任务要求 — 把下面记录中从含有“Considering the sizes of objects white”的那行开始、到含有“Does white soft bed at center appear”的那行结束的几行重写一遍，只把“nightstand”换成“bedside table”，其余一字不改。
* * *
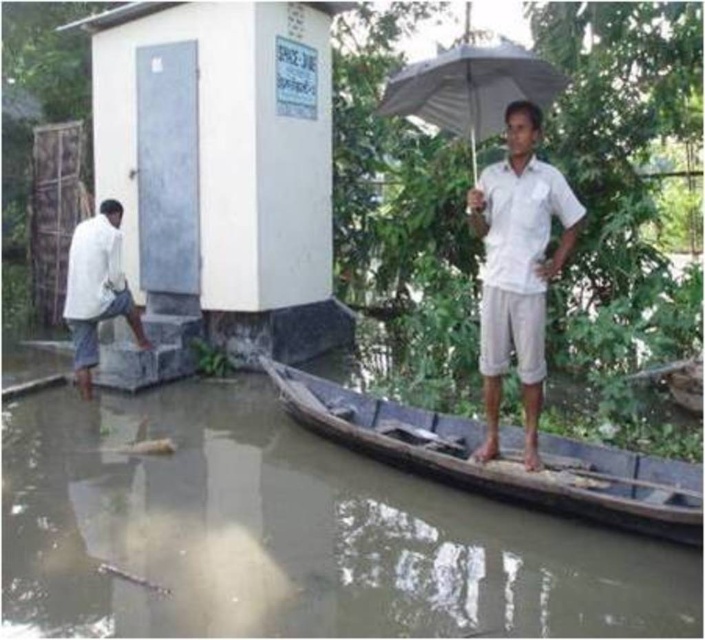
Does white painted concrete hut at left appear over white matte umbrella at upper center?

Indeed, white painted concrete hut at left is positioned over white matte umbrella at upper center.

Is white painted concrete hut at left bigger than white matte umbrella at upper center?

Yes, white painted concrete hut at left is bigger than white matte umbrella at upper center.

Is point (269, 68) farther from viewer compared to point (455, 115)?

Yes, it is.

Find the location of `white painted concrete hut at left`. white painted concrete hut at left is located at coordinates (223, 164).

Measure the distance between brown wooden boat at lower center and camera.

11.97 feet

You are a GUI agent. You are given a task and a screenshot of the screen. Output one action in this format:
    pyautogui.click(x=<x>, y=<y>)
    Task: Click on the brown wooden boat at lower center
    The width and height of the screenshot is (705, 640).
    Given the screenshot: What is the action you would take?
    pyautogui.click(x=288, y=536)

Is point (61, 602) farther from camera compared to point (470, 93)?

No, (61, 602) is closer to viewer.

Where is `brown wooden boat at lower center`? This screenshot has height=640, width=705. brown wooden boat at lower center is located at coordinates (288, 536).

Looking at this image, can you confirm if wooden boat at lower center is positioned above white matte shirt at left?

No.

Who is more distant from viewer, (448, 436) or (75, 349)?

The point (75, 349) is behind.

At what (x,y) coordinates should I click in order to perform the action: click on wooden boat at lower center. Please return your answer as a coordinate pair (x, y). This screenshot has width=705, height=640. Looking at the image, I should click on (501, 460).

Locate an element on the screen. This screenshot has height=640, width=705. wooden boat at lower center is located at coordinates point(501,460).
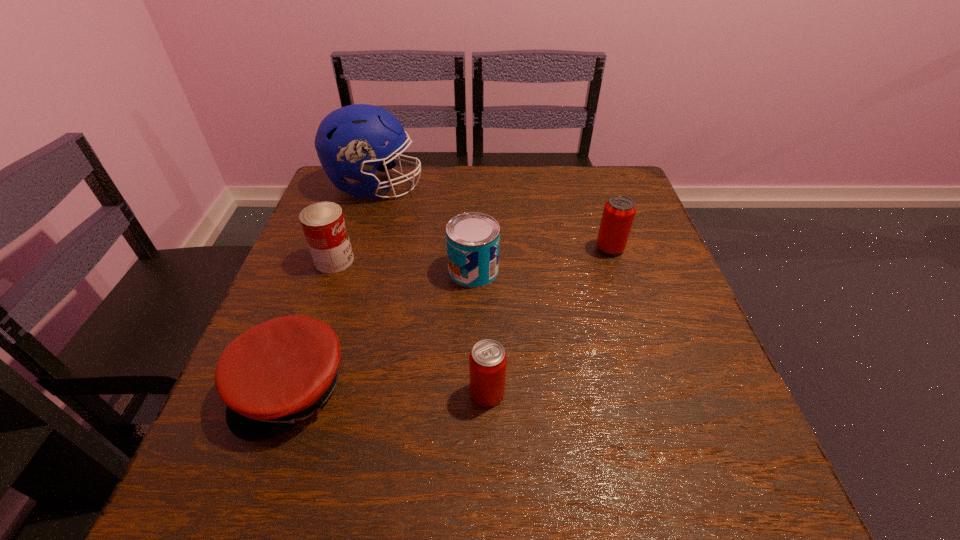
Identify the location of football helmet. (350, 141).

Image resolution: width=960 pixels, height=540 pixels. I want to click on the farthest object, so click(350, 141).

Identify the location of the leftmost can. Image resolution: width=960 pixels, height=540 pixels. (323, 224).

Identify the location of the rightmost object. (619, 211).

The width and height of the screenshot is (960, 540). I want to click on the nearest can, so click(487, 362).

You are a GUI agent. You are given a task and a screenshot of the screen. Output one action in this format:
    pyautogui.click(x=<x>, y=<y>)
    Task: Click on the shortest object
    This screenshot has height=540, width=960.
    Given the screenshot: What is the action you would take?
    pyautogui.click(x=280, y=372)

You are a GUI agent. You are given a task and a screenshot of the screen. Output one action in this format:
    pyautogui.click(x=<x>, y=<y>)
    Task: Click on the free location located on the front-facing side of the tallest object
    This screenshot has width=960, height=540.
    Given the screenshot: What is the action you would take?
    pyautogui.click(x=572, y=187)

Image resolution: width=960 pixels, height=540 pixels. I want to click on vacant space located on the front label of the leftmost can, so click(463, 260).

Identify the location of vacant point located on the back of the rightmost can. This screenshot has height=540, width=960. (602, 224).

The height and width of the screenshot is (540, 960). I want to click on vacant position located 0.070m on the back of the nearest can, so click(x=487, y=345).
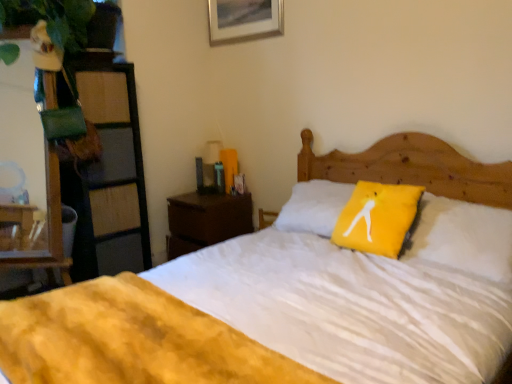
Where is `yellow fabric pillow at center`? yellow fabric pillow at center is located at coordinates (377, 218).

What do you see at coordinates (206, 220) in the screenshot? I see `brown wood nightstand at center` at bounding box center [206, 220].

Locate an element on the screen. The height and width of the screenshot is (384, 512). white soft bed at center is located at coordinates (413, 167).

Describe the element at coordinates (244, 18) in the screenshot. The height and width of the screenshot is (384, 512). I see `metallic silver picture frame at upper center` at that location.

What are the coordinates of `wooden dresser at left` in the screenshot? It's located at (109, 174).

From the image's perspective, relative to white soft bed at center, is wooden dresser at left above or below?

From the image's perspective, wooden dresser at left appears above white soft bed at center.

Is wooden dresser at left smaller than white soft bed at center?

Indeed, wooden dresser at left has a smaller size compared to white soft bed at center.

Which object is positioned more to the left, wooden dresser at left or white soft bed at center?

wooden dresser at left.

Between point (114, 106) and point (470, 178), which one is positioned behind?

Point (114, 106)

Can you confirm if white soft bed at center is taller than brown wood nightstand at center?

Indeed, white soft bed at center has a greater height compared to brown wood nightstand at center.

Considering the sizes of objects white soft bed at center and brown wood nightstand at center in the image provided, who is bigger, white soft bed at center or brown wood nightstand at center?

white soft bed at center.

Does white soft bed at center appear on the left side of brown wood nightstand at center?

Incorrect, white soft bed at center is not on the left side of brown wood nightstand at center.

Does white soft bed at center have a lesser width compared to brown wood nightstand at center?

No.

Locate an element on the screen. The image size is (512, 384). nightstand lying on the right of wooden dresser at left is located at coordinates (206, 220).

Who is more distant, wooden dresser at left or brown wood nightstand at center?

brown wood nightstand at center is behind.

From a real-world perspective, does wooden dresser at left stand above brown wood nightstand at center?

Yes, from a real-world perspective, wooden dresser at left is on top of brown wood nightstand at center.

Is point (85, 278) closer to camera compared to point (170, 255)?

Yes, it is in front of point (170, 255).

Where is `nightstand below the wooden dresser at left (from a real-world perspective)`? nightstand below the wooden dresser at left (from a real-world perspective) is located at coordinates (206, 220).

Is the surface of brown wood nightstand at center in direct contact with wooden dresser at left?

They are not placed beside each other.

From the image's perspective, which one is positioned higher, brown wood nightstand at center or wooden dresser at left?

wooden dresser at left.

Considering their positions, is brown wood nightstand at center located in front of or behind wooden dresser at left?

brown wood nightstand at center is behind wooden dresser at left.

Measure the distance from white soft bed at center to wooden dresser at left.

white soft bed at center is 4.44 feet from wooden dresser at left.

Locate an element on the screen. bed that appears below the wooden dresser at left (from a real-world perspective) is located at coordinates (413, 167).

Is point (391, 164) in front of point (145, 202)?

Yes, it is in front of point (145, 202).

Is white soft bed at center looking in the opposite direction of wooden dresser at left?

white soft bed at center does not have its back to wooden dresser at left.

Considering the sizes of objects brown wood nightstand at center and metallic silver picture frame at upper center in the image provided, who is smaller, brown wood nightstand at center or metallic silver picture frame at upper center?

With smaller size is metallic silver picture frame at upper center.

Is point (187, 250) behind point (233, 33)?

No, (187, 250) is in front of (233, 33).

Considering the sizes of brown wood nightstand at center and metallic silver picture frame at upper center in the image, is brown wood nightstand at center taller or shorter than metallic silver picture frame at upper center?

Considering their sizes, brown wood nightstand at center has more height than metallic silver picture frame at upper center.

Is brown wood nightstand at center completely or partially outside of metallic silver picture frame at upper center?

Yes.

Can you confirm if yellow fabric pillow at center is thinner than white soft bed at center?

Yes.

Is yellow fabric pillow at center taller or shorter than white soft bed at center?

Clearly, yellow fabric pillow at center is shorter compared to white soft bed at center.

The image size is (512, 384). I want to click on dresser above the white soft bed at center (from the image's perspective), so click(x=109, y=174).

Identify the location of nightstand directly beneath the white soft bed at center (from a real-world perspective). The height and width of the screenshot is (384, 512). (206, 220).

From the image, which object appears to be nearer to metallic silver picture frame at upper center, white soft bed at center or wooden dresser at left?

white soft bed at center is closer to metallic silver picture frame at upper center.

Based on their spatial positions, is yellow fabric pillow at center or wooden dresser at left closer to metallic silver picture frame at upper center?

wooden dresser at left.

Looking at the image, which one is located closer to yellow fabric pillow at center, wooden dresser at left or white soft bed at center?

white soft bed at center is closer to yellow fabric pillow at center.

Which object lies further to the anchor point wooden dresser at left, metallic silver picture frame at upper center or brown wood nightstand at center?

metallic silver picture frame at upper center is positioned further to the anchor wooden dresser at left.

Estimate the real-world distances between objects in this image. Which object is closer to wooden dresser at left, yellow fabric pillow at center or brown wood nightstand at center?

Among the two, brown wood nightstand at center is located nearer to wooden dresser at left.

Which object lies nearer to the anchor point white soft bed at center, brown wood nightstand at center or wooden dresser at left?

brown wood nightstand at center is positioned closer to the anchor white soft bed at center.

Consider the image. When comparing their distances from wooden dresser at left, does brown wood nightstand at center or yellow fabric pillow at center seem further?

Based on the image, yellow fabric pillow at center appears to be further to wooden dresser at left.

From the image, which object appears to be nearer to metallic silver picture frame at upper center, yellow fabric pillow at center or white soft bed at center?

white soft bed at center is positioned closer to the anchor metallic silver picture frame at upper center.

Image resolution: width=512 pixels, height=384 pixels. I want to click on picture frame located between white soft bed at center and brown wood nightstand at center in the depth direction, so click(x=244, y=18).

Where is `dresser between white soft bed at center and brown wood nightstand at center along the z-axis`? dresser between white soft bed at center and brown wood nightstand at center along the z-axis is located at coordinates (109, 174).

Identify the location of pillow located between white soft bed at center and metallic silver picture frame at upper center in the depth direction. (377, 218).

In order to click on dresser between metallic silver picture frame at upper center and brown wood nightstand at center vertically in this screenshot , I will do `click(109, 174)`.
* * *
本题答案 —
Considering the sizes of objects white soft bed at center and brown wood bedside table at center in the image provided, who is bigger, white soft bed at center or brown wood bedside table at center?

white soft bed at center.

Does white soft bed at center appear on the left side of brown wood bedside table at center?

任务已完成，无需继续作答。